:: EXERCISE GOAL ::
Scan the records for the line containing "BT2 pin RXD: D0 -> D4"; extract it and all later lines, verbatim, through the end, and nothing before it.

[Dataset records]
⁂

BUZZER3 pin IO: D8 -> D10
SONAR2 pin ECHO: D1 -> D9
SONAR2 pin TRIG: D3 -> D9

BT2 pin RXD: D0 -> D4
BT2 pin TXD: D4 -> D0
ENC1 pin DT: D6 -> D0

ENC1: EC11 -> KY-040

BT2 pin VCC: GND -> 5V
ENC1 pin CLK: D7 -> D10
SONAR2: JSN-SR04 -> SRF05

⁂

:: EXERCISE OUTPUT ::
BT2 pin RXD: D0 -> D4
BT2 pin TXD: D4 -> D0
ENC1 pin DT: D6 -> D0

ENC1: EC11 -> KY-040

BT2 pin VCC: GND -> 5V
ENC1 pin CLK: D7 -> D10
SONAR2: JSN-SR04 -> SRF05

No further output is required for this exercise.